What you are asked to do — Collect every line in the rows below that contains the string "Violoncello", matching case exactly.

Listing —
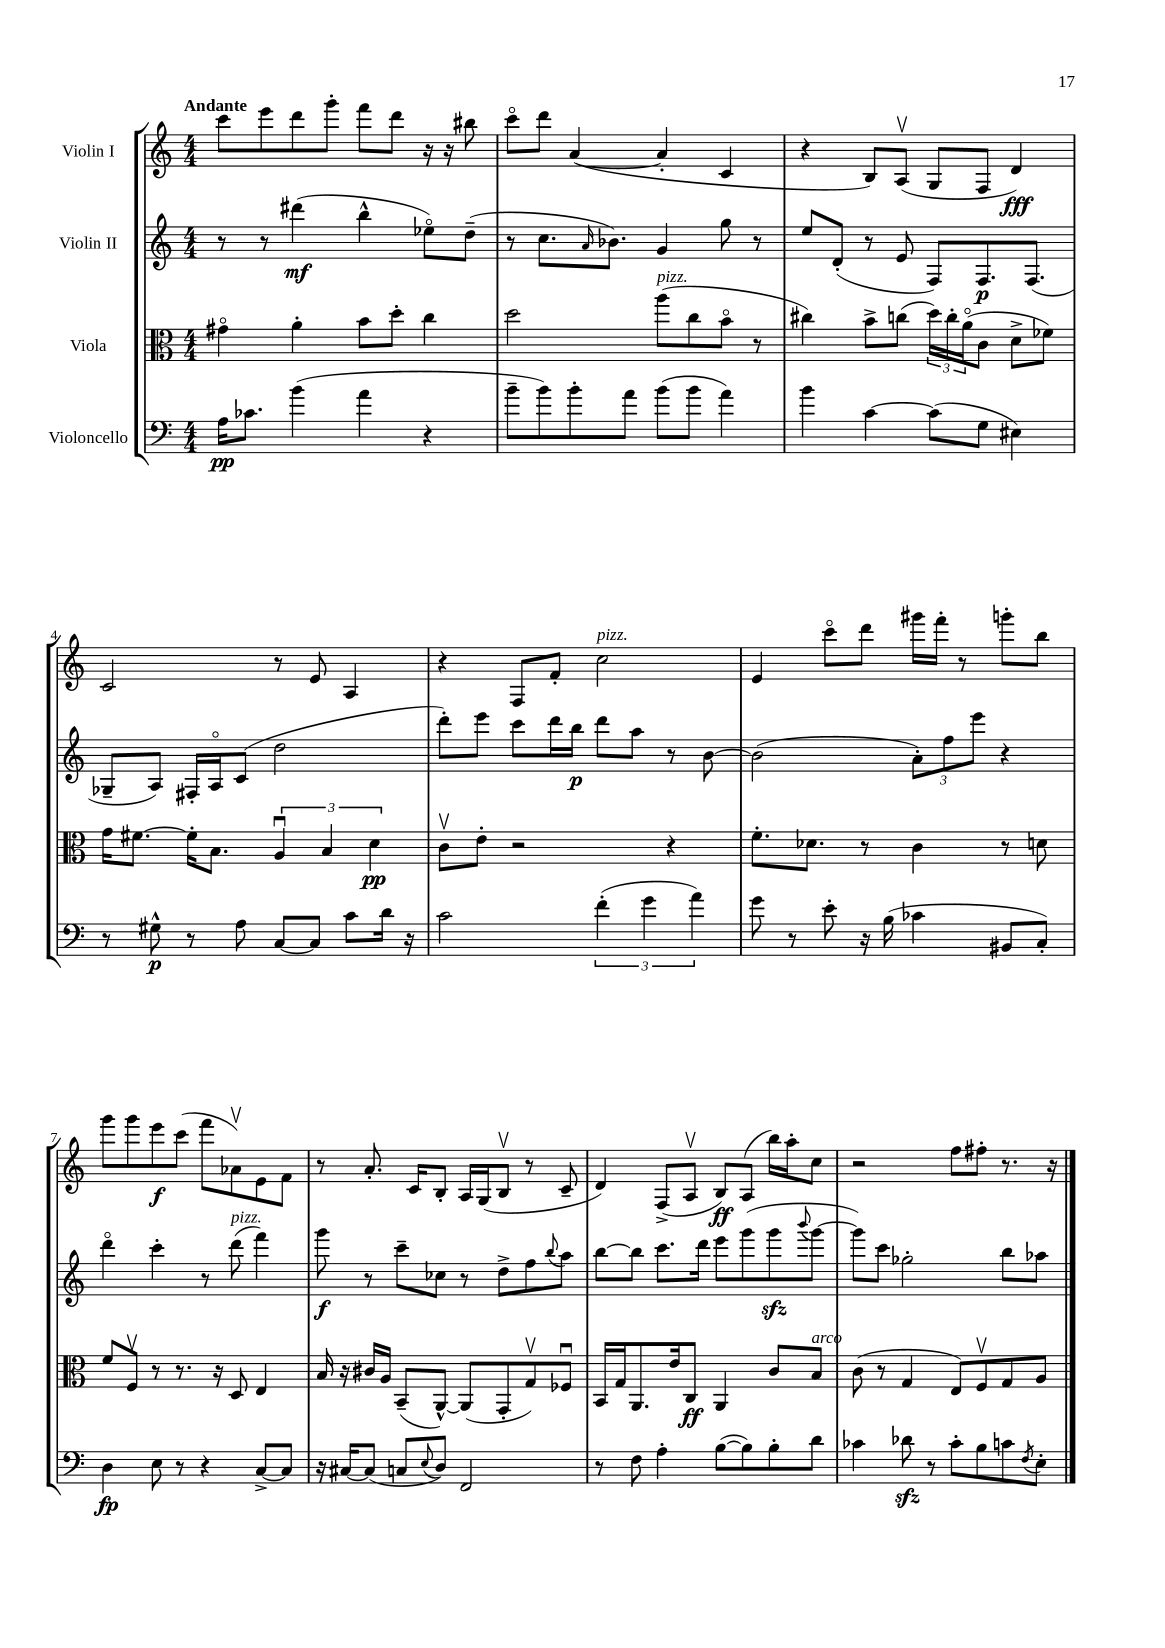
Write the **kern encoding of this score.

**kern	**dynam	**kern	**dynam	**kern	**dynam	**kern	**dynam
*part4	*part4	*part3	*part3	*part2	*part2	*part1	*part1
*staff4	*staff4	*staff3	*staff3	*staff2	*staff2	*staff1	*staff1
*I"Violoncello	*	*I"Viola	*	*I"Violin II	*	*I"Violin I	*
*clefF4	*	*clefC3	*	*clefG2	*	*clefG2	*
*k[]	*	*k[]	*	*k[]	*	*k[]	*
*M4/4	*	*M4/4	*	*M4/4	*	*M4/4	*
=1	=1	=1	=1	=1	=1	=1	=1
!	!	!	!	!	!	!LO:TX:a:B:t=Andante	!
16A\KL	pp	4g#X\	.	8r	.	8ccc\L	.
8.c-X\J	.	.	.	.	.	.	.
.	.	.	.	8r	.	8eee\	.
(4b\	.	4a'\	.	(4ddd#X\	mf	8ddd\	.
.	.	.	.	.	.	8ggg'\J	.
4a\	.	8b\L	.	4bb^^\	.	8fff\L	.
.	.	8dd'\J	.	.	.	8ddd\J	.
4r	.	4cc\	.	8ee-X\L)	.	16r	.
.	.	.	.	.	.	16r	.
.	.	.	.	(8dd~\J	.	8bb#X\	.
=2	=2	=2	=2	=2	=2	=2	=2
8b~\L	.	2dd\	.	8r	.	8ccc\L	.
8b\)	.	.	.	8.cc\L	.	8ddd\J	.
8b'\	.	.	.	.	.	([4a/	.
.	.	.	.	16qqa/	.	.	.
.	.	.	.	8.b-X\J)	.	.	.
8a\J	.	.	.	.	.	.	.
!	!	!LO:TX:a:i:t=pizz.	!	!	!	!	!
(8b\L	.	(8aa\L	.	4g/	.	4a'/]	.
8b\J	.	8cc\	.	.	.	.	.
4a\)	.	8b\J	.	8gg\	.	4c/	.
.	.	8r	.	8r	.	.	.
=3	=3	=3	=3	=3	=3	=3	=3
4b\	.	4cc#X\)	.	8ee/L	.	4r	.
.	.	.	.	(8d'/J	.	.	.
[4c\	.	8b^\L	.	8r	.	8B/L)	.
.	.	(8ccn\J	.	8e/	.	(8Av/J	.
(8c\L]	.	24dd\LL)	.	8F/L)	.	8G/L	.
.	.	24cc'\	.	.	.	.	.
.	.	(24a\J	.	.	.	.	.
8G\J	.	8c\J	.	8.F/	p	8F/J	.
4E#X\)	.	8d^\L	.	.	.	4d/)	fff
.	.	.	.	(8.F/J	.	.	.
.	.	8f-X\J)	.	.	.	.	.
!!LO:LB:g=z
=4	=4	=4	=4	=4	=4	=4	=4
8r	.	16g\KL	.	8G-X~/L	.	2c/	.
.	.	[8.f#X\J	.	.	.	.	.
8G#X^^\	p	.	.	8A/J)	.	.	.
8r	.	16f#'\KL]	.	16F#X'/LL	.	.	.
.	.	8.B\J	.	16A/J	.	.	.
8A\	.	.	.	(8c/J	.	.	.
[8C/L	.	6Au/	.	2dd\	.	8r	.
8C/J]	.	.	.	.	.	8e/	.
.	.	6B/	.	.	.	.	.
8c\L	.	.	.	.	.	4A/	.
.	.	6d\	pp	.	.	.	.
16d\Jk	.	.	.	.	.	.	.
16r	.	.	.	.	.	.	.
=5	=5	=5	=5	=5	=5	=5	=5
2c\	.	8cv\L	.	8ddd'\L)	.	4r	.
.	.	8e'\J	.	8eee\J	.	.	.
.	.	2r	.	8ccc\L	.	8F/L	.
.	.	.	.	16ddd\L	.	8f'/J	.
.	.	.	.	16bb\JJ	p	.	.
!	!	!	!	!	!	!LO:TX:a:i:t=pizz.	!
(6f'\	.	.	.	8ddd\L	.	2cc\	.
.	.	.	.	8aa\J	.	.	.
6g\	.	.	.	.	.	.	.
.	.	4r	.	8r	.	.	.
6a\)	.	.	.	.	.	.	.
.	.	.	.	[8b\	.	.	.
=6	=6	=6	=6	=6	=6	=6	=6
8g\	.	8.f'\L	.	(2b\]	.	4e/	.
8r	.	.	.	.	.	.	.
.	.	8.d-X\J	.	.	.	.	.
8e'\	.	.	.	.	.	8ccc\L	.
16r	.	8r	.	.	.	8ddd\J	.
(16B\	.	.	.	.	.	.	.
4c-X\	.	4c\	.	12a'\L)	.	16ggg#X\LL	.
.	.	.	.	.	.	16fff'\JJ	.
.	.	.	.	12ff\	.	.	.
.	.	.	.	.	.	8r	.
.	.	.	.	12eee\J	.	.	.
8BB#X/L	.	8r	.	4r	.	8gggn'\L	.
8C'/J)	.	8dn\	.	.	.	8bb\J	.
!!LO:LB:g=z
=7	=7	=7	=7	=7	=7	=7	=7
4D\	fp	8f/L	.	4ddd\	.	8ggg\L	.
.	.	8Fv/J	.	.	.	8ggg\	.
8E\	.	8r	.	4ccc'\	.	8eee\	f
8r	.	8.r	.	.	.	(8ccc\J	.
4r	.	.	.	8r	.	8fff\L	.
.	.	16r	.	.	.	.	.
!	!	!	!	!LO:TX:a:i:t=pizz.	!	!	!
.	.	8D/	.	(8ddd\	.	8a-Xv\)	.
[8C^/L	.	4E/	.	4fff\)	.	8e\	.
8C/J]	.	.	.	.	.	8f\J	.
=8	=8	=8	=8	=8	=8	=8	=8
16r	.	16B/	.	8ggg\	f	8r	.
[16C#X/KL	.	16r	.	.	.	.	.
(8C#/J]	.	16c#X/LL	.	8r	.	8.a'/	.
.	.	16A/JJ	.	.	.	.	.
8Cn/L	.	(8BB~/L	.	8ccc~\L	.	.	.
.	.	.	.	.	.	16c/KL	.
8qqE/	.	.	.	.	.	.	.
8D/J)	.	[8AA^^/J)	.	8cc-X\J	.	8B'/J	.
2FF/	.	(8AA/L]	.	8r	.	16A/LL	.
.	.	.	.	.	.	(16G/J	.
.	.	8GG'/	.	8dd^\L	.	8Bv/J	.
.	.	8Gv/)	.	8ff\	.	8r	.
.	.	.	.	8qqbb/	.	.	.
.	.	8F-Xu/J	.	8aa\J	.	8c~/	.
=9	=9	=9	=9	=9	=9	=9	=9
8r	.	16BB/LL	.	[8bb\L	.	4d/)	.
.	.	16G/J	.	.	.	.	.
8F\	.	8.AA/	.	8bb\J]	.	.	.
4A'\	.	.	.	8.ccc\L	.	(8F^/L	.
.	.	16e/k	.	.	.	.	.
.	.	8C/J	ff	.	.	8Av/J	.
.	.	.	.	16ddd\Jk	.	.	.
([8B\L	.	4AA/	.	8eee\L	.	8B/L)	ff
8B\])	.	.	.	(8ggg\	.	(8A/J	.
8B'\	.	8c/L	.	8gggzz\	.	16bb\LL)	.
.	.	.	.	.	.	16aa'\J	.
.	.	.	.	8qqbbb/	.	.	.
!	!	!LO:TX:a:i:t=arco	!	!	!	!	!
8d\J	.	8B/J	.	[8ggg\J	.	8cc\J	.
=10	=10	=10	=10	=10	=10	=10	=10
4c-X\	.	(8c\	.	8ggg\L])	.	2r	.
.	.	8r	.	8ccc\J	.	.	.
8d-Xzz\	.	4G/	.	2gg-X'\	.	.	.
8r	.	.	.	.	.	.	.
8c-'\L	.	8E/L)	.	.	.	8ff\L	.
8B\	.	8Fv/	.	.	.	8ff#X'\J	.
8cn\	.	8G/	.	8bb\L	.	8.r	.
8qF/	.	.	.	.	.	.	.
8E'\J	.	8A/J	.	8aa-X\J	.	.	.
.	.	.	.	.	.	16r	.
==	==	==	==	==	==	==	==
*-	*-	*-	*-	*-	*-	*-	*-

==

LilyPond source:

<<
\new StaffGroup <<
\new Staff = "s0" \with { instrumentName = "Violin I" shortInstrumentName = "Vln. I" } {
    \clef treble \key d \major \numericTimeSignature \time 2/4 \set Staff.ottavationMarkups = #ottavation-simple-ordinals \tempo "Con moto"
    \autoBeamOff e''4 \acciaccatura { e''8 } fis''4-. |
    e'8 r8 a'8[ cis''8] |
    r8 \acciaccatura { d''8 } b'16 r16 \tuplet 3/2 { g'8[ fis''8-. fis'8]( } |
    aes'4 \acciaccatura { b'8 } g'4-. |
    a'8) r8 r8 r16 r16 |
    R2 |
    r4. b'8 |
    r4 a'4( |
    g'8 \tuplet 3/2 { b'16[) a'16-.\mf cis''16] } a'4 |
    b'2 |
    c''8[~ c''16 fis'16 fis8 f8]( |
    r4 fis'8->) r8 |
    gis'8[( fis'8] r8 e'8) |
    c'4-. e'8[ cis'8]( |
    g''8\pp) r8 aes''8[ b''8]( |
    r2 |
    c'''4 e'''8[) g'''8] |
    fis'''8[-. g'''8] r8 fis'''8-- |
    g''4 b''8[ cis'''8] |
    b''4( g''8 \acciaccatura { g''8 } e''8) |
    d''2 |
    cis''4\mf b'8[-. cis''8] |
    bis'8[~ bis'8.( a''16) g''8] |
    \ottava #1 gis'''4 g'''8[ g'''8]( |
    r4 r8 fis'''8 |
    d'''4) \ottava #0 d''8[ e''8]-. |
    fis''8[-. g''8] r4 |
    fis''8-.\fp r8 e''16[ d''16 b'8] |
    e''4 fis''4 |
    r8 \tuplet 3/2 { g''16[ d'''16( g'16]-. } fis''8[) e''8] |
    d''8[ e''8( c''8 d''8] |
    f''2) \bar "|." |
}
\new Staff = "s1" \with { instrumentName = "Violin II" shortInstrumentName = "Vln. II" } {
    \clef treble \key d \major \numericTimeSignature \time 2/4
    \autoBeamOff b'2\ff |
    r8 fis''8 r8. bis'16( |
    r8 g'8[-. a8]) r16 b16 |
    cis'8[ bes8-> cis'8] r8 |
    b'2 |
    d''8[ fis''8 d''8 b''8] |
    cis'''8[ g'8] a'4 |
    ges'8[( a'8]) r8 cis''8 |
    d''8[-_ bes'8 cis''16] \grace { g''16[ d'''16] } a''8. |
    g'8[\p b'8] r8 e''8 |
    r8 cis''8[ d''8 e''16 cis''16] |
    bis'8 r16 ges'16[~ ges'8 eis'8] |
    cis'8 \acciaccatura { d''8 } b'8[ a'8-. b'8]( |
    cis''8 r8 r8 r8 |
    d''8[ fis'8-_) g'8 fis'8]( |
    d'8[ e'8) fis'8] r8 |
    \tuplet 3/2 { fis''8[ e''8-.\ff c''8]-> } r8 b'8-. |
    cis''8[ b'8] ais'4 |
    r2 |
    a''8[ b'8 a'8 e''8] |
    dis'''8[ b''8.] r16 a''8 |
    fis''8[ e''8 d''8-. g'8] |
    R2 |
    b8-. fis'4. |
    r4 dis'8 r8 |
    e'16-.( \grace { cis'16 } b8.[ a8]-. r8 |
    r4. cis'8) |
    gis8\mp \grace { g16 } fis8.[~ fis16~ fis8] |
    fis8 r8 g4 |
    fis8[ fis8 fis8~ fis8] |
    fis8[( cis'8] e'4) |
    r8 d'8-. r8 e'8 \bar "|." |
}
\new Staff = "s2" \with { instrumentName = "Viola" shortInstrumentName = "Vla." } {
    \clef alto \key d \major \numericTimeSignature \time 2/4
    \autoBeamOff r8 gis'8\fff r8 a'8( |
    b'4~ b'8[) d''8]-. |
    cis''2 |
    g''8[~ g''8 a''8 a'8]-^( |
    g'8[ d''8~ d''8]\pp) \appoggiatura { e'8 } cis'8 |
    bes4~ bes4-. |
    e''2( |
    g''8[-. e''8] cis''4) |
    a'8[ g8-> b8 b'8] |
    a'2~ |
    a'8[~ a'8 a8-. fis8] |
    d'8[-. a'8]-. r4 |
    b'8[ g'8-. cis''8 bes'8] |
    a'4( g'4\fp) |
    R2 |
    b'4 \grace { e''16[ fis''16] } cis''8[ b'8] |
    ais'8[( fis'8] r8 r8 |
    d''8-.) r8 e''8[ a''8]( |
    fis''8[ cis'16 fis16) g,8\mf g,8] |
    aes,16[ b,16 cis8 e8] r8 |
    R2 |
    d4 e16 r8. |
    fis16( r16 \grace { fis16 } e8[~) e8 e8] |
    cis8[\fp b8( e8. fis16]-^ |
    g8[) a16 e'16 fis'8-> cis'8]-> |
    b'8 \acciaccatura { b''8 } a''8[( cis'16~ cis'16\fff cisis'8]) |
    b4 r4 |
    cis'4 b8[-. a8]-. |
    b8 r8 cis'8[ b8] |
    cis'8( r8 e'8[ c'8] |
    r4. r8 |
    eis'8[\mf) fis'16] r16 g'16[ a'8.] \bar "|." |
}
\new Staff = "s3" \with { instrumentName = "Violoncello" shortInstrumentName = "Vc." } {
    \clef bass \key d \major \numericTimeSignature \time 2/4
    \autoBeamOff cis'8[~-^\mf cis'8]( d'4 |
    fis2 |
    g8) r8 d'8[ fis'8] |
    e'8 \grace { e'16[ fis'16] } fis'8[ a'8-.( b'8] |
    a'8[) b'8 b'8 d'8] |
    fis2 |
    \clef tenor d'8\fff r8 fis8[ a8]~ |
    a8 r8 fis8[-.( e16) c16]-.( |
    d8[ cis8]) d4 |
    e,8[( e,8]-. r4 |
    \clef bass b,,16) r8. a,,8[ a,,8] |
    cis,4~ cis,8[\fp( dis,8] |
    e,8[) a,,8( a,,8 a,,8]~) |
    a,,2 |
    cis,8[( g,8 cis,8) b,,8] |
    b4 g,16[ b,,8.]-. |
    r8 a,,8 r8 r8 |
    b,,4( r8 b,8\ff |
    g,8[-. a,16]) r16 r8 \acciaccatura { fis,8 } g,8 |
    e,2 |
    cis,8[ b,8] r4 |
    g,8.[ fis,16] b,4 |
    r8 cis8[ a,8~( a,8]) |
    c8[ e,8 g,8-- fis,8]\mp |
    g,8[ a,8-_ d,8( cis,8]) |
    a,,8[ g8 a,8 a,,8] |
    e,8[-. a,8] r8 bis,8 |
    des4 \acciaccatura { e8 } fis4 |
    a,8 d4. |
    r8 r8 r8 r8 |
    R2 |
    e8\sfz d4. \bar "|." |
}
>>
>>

Full answer —
*I"Violoncello	*	*I"Viola	*	*I"Violin II	*	*I"Violin I	*
\new Staff = "s3" \with { instrumentName = "Violoncello" shortInstrumentName = "Vc." } {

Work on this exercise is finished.